(Scene change data)
►
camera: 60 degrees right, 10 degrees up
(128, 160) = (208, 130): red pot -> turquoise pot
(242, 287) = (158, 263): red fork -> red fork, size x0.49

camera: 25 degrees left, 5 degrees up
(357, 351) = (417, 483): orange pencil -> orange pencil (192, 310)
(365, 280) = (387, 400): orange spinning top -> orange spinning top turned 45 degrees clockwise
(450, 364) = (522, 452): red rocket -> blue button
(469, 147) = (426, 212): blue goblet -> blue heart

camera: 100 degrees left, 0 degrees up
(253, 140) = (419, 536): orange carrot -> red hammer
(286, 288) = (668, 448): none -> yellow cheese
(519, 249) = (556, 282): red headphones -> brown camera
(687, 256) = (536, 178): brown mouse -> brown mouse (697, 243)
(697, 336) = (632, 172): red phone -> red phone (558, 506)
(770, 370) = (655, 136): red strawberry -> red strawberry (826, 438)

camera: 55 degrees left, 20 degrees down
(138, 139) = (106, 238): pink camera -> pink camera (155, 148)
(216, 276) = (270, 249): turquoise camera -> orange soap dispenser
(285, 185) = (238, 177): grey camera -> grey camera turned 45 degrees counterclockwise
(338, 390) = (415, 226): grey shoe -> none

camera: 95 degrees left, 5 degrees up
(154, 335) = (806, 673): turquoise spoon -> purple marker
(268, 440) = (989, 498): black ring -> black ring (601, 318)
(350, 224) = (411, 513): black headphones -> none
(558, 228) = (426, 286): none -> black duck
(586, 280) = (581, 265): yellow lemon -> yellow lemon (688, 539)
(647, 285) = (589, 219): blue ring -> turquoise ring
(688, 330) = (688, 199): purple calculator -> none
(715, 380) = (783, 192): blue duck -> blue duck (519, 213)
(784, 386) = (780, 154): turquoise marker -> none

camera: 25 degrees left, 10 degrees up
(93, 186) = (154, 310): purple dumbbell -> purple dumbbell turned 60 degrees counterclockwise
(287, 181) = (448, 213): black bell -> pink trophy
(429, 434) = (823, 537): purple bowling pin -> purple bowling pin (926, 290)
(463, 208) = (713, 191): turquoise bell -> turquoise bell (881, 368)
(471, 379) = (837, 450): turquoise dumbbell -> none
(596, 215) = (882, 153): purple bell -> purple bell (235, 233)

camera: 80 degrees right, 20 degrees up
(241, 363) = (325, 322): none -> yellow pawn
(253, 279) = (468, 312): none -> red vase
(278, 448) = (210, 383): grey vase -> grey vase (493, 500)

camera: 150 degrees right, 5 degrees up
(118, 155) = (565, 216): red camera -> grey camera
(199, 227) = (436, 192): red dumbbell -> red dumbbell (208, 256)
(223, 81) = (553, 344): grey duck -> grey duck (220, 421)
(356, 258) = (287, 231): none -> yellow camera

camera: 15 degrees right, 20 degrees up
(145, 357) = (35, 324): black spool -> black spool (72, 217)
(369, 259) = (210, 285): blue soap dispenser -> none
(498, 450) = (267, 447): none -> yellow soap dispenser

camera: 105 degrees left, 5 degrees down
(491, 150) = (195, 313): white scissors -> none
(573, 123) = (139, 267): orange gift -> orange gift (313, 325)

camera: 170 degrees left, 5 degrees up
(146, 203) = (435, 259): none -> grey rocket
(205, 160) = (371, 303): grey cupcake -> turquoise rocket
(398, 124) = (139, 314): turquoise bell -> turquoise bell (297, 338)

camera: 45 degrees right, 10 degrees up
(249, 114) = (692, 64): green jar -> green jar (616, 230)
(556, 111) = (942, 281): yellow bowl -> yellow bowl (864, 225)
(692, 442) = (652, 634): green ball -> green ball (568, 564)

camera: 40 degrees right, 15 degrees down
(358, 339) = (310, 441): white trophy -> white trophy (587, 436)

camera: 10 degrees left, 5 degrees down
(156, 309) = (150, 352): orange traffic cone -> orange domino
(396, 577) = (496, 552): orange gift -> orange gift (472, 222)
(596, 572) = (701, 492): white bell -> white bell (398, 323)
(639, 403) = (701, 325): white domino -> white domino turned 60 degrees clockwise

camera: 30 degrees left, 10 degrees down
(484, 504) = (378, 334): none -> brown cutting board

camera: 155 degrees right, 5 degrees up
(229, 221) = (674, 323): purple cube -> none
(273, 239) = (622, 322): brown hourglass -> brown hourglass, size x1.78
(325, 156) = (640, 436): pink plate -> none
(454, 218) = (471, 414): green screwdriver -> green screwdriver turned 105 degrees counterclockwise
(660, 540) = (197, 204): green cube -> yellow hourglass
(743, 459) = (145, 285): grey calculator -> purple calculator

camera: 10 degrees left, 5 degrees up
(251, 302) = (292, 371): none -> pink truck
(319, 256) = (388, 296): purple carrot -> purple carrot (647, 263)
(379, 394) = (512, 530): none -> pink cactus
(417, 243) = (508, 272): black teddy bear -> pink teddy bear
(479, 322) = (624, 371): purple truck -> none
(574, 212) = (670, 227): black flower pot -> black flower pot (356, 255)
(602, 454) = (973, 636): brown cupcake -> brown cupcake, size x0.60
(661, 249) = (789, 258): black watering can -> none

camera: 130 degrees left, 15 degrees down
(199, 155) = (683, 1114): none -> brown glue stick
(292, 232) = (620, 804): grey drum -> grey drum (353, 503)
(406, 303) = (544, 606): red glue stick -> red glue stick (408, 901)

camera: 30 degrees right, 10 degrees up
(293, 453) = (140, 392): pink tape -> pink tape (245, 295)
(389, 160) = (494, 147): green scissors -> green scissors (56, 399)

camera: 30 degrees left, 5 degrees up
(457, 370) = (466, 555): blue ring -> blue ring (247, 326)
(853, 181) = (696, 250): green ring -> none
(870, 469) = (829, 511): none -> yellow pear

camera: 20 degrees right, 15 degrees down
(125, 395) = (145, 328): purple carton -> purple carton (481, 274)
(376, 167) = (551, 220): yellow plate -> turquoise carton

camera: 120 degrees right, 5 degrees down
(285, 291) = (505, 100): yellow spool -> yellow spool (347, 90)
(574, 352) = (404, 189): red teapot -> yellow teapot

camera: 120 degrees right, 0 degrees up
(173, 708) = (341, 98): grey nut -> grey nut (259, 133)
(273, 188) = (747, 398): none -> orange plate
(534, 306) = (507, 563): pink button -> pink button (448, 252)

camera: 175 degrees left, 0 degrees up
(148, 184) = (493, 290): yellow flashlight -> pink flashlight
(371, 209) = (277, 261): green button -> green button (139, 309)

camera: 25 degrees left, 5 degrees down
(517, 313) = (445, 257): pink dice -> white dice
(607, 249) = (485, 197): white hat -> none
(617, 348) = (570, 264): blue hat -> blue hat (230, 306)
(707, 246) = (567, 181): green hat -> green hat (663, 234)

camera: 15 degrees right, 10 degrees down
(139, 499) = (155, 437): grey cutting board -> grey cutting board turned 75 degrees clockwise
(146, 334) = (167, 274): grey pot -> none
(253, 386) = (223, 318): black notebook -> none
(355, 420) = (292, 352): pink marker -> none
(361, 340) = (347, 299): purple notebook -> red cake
◄
BRIEF: The lines needed run from the first line of the data through the line containing "(450, 364) = (522, 452): red"; give them again exactly and nothing else.

SOLUTION FOR THIS PROBLEM:
camera: 60 degrees right, 10 degrees up
(128, 160) = (208, 130): red pot -> turquoise pot
(242, 287) = (158, 263): red fork -> red fork, size x0.49

camera: 25 degrees left, 5 degrees up
(357, 351) = (417, 483): orange pencil -> orange pencil (192, 310)
(365, 280) = (387, 400): orange spinning top -> orange spinning top turned 45 degrees clockwise
(450, 364) = (522, 452): red rocket -> blue button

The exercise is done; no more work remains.